WHAT IS EXPECTED -> Could you show each line of the records that contains the word "stick"?

INPUT ->
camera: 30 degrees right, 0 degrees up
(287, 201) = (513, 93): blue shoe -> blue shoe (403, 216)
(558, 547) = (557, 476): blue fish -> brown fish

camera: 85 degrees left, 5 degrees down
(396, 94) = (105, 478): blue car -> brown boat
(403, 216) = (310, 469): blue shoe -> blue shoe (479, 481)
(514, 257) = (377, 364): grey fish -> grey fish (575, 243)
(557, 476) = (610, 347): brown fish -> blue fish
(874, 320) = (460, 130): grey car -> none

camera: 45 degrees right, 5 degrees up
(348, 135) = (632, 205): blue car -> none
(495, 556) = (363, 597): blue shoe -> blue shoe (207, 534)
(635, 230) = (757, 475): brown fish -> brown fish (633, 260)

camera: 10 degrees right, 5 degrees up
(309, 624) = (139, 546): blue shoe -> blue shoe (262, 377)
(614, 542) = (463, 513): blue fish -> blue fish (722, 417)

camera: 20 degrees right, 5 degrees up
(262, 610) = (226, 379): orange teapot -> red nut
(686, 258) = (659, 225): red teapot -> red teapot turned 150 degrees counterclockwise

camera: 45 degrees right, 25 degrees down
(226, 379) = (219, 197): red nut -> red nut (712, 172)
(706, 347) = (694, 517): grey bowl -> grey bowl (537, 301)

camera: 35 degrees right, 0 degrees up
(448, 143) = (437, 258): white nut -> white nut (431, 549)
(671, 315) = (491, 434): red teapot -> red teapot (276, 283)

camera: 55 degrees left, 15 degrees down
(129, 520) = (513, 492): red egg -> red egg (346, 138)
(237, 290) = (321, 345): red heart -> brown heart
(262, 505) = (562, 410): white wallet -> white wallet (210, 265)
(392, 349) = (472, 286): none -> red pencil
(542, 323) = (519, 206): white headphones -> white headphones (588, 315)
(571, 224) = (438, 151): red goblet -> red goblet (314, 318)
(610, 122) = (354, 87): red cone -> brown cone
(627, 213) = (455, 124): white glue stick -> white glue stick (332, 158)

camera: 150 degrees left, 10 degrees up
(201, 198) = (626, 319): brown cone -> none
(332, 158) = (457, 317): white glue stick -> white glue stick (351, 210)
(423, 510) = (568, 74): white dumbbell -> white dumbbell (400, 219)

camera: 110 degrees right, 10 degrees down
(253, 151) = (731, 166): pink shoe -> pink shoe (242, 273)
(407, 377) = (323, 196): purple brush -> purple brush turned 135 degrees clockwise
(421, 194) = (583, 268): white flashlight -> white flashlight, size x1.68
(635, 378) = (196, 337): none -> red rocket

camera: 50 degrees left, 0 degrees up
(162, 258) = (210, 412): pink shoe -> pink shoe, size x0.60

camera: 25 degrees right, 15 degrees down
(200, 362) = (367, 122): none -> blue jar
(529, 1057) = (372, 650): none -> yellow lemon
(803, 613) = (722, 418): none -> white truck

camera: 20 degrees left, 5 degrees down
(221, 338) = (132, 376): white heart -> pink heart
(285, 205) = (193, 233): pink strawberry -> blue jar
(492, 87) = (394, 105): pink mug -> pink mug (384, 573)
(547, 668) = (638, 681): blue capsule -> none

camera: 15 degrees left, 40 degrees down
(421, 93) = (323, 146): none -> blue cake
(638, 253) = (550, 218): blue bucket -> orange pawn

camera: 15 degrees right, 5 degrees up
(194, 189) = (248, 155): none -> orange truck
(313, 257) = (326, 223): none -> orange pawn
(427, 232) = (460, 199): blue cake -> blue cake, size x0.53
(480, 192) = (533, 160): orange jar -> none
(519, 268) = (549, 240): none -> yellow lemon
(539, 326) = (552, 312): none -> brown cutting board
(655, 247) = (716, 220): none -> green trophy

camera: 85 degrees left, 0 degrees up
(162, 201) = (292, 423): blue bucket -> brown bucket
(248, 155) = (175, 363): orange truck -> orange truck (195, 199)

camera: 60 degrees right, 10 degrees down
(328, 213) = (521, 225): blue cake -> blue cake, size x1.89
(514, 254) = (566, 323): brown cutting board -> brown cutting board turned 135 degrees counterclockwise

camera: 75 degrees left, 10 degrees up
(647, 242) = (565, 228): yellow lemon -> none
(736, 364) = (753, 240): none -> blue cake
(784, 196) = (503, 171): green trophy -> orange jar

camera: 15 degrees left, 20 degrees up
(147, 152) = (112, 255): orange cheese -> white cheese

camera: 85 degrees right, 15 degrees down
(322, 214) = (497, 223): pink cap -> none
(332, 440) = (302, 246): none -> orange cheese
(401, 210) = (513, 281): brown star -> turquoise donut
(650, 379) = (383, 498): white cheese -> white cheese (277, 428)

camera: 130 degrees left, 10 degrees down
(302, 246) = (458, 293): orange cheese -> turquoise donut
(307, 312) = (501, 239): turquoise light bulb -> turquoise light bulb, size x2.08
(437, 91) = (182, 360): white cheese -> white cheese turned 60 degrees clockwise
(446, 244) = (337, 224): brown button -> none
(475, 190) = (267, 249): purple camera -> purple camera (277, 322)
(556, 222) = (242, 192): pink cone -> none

RESPONSE FOR THIS EXERCISE ->
(627, 213) = (455, 124): white glue stick -> white glue stick (332, 158)
(332, 158) = (457, 317): white glue stick -> white glue stick (351, 210)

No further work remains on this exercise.